▶ EXERCISE OBJECTIVE
Please return the lines below verbatim, beginning at the one that has "DHT2 pin VCC: 5V -> none" and stopping after the one that has "MATRIX2 pin DIN: D6 -> D3", and add no other lines.

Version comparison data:
------------------------

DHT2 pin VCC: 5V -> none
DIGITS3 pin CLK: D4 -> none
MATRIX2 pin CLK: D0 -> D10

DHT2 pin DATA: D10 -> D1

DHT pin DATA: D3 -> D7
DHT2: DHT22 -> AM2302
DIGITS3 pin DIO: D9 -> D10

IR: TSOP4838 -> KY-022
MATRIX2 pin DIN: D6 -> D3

------------------------

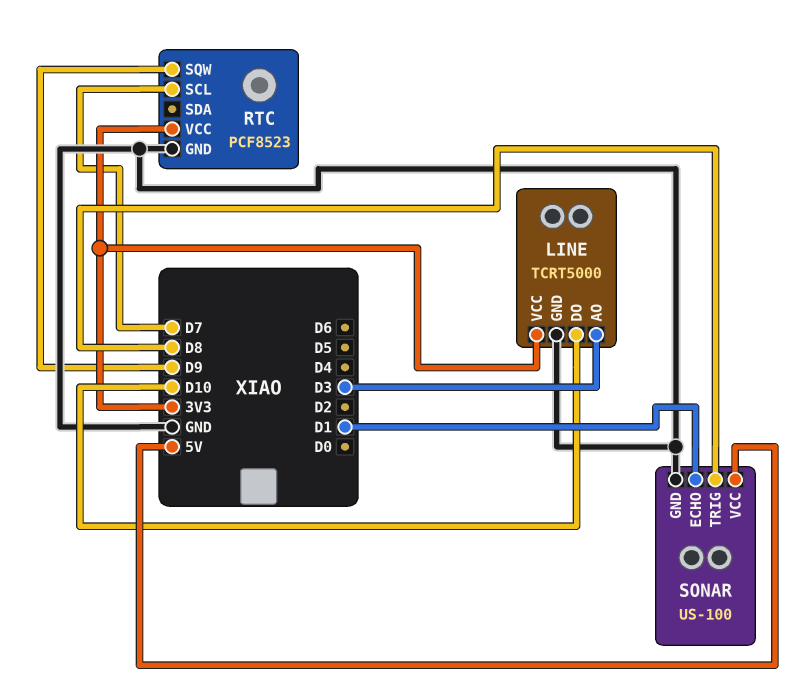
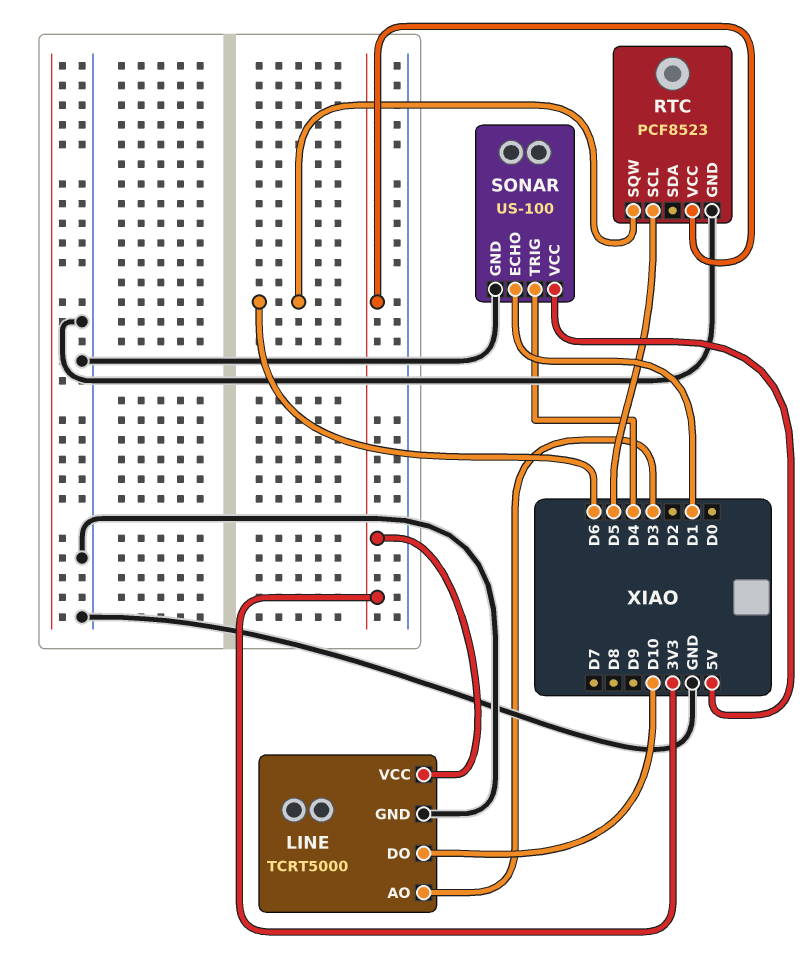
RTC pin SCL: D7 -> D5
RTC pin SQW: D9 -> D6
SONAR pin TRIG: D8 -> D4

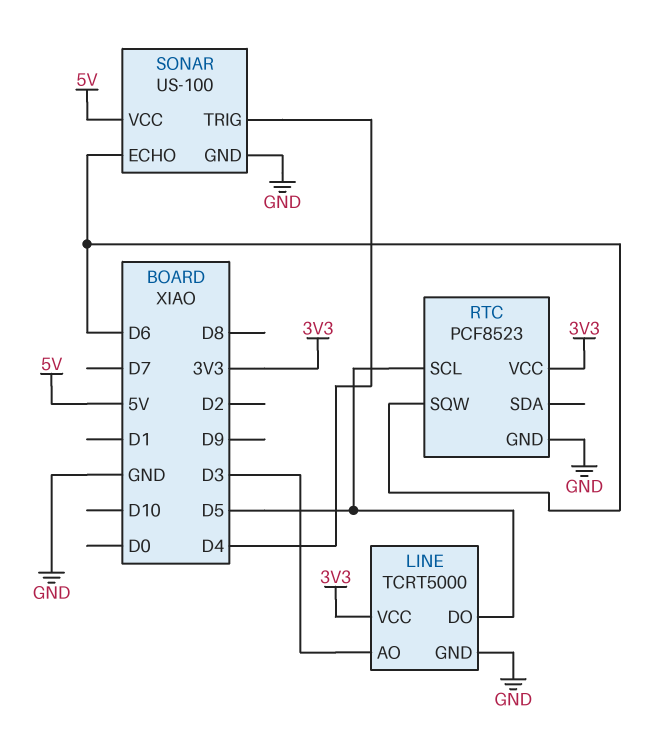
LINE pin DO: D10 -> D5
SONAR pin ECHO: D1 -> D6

------------------------

▶ REPLY
DHT2 pin VCC: 5V -> none
DIGITS3 pin CLK: D4 -> none
MATRIX2 pin CLK: D0 -> D10

DHT2 pin DATA: D10 -> D1

DHT pin DATA: D3 -> D7
DHT2: DHT22 -> AM2302
DIGITS3 pin DIO: D9 -> D10

IR: TSOP4838 -> KY-022
MATRIX2 pin DIN: D6 -> D3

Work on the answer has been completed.